* _ASSIGNMENT_
Could you reproduce every record below exactly, excluding all pictures?

=== ENTRIES SHOWN ===

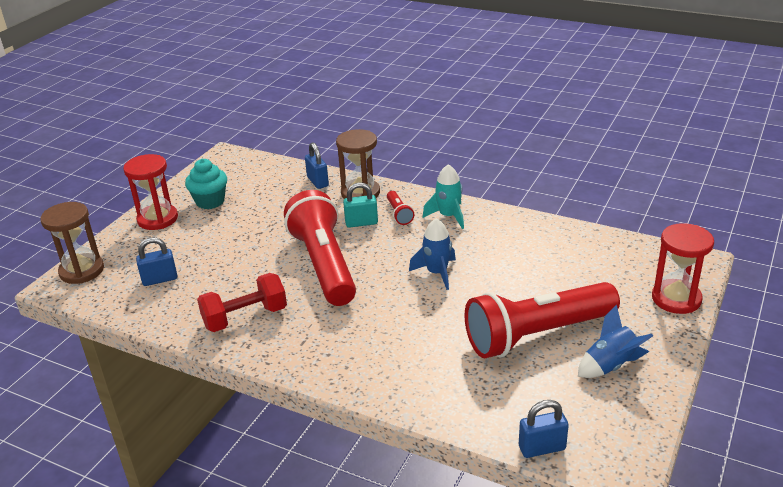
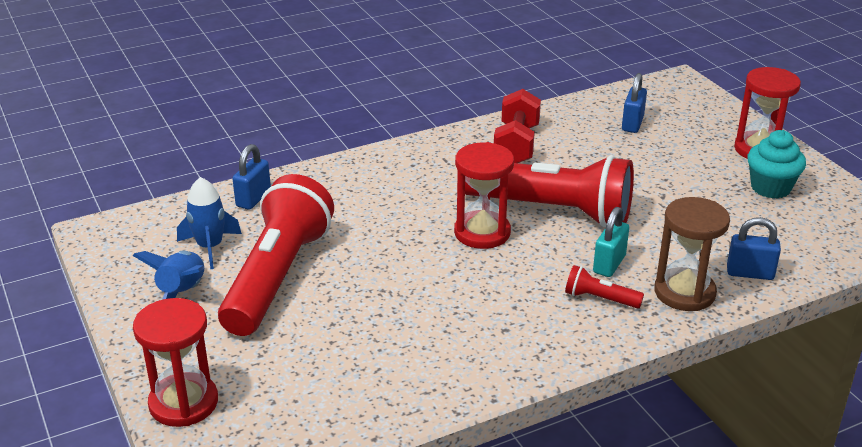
camera: 125 degrees right, 0 degrees up
brown hourglass [40,202,104,284] -> none
blue rocket [409,218,456,290] -> blue rocket moved to [177,177,242,269]
turquoise rocket [423,164,464,229] -> none
blue padlock [519,400,569,458] -> blue padlock moved to [233,144,271,210]
none -> red hourglass [454,142,514,249]

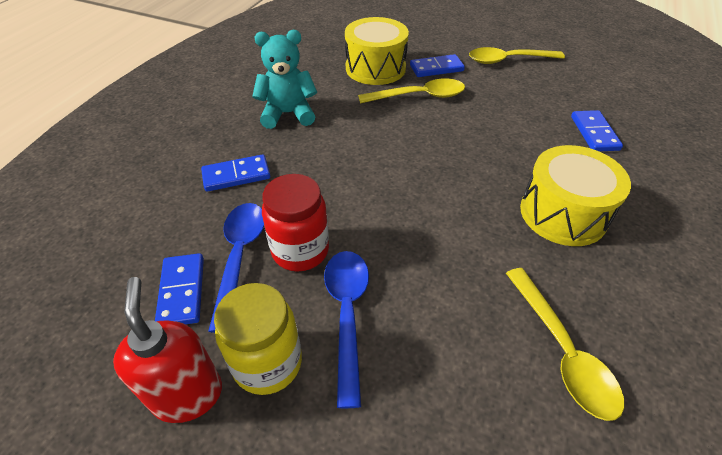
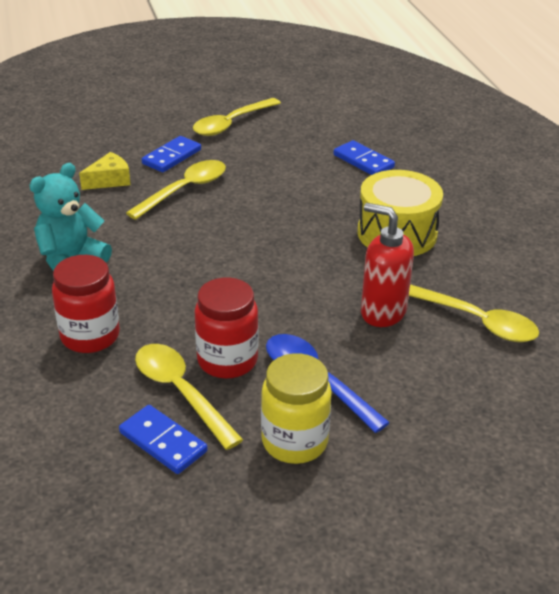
camera: 40 degrees left, 10 degrees down
red soap dispenser [113,277,222,423] -> red soap dispenser moved to [361,203,414,327]
blue domino [201,154,270,192] -> red jar [52,255,120,353]
blue spoon [208,203,264,333] -> yellow spoon [135,344,243,450]
yellow drum [345,17,409,85] -> yellow cheese [79,152,131,190]

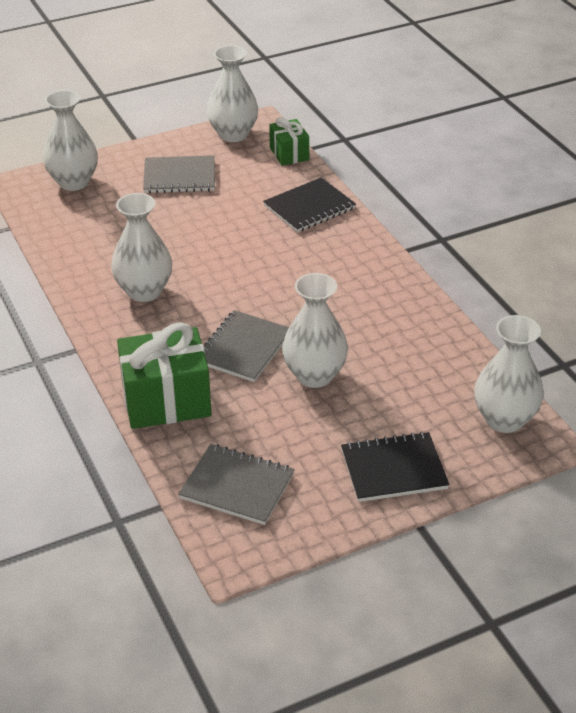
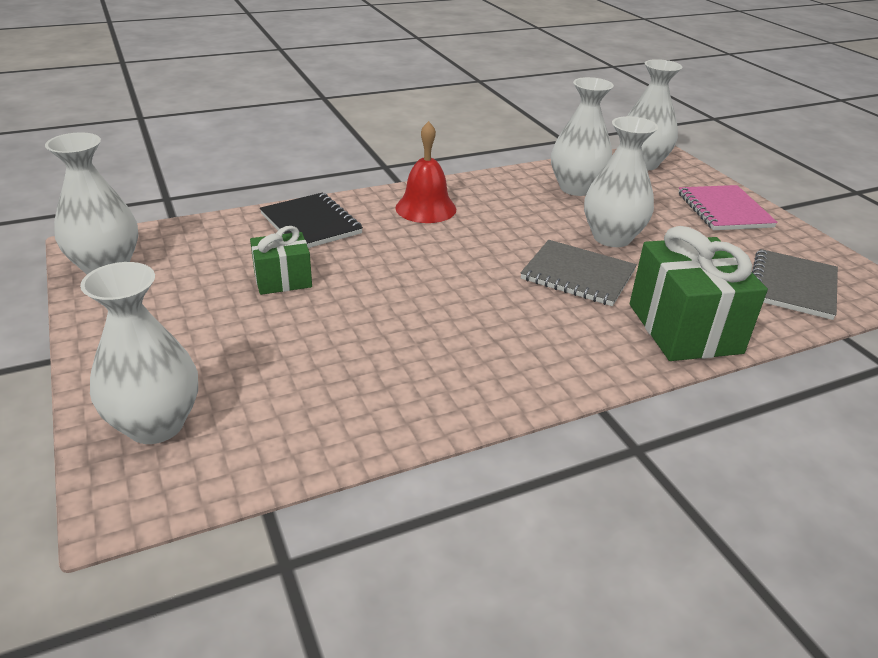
camera: 90 degrees left, 5 degrees down
white vase [111,193,172,302] -> white vase moved to [551,77,614,196]
grey notebook [143,155,215,193] -> none
green gift [269,117,309,166] -> green gift moved to [250,226,312,295]
black notebook [341,431,450,502] -> pink notebook [678,185,778,230]
none -> red bell [395,121,456,223]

===

* _SOLUTION FOR THIS PROBLEM_
camera: 125 degrees right, 0 degrees up
brown hourglass [40,202,104,284] -> none
blue rocket [409,218,456,290] -> blue rocket moved to [177,177,242,269]
turquoise rocket [423,164,464,229] -> none
blue padlock [519,400,569,458] -> blue padlock moved to [233,144,271,210]
none -> red hourglass [454,142,514,249]

camera: 40 degrees left, 10 degrees down
red soap dispenser [113,277,222,423] -> red soap dispenser moved to [361,203,414,327]
blue domino [201,154,270,192] -> red jar [52,255,120,353]
blue spoon [208,203,264,333] -> yellow spoon [135,344,243,450]
yellow drum [345,17,409,85] -> yellow cheese [79,152,131,190]

camera: 90 degrees left, 5 degrees down
white vase [111,193,172,302] -> white vase moved to [551,77,614,196]
grey notebook [143,155,215,193] -> none
green gift [269,117,309,166] -> green gift moved to [250,226,312,295]
black notebook [341,431,450,502] -> pink notebook [678,185,778,230]
none -> red bell [395,121,456,223]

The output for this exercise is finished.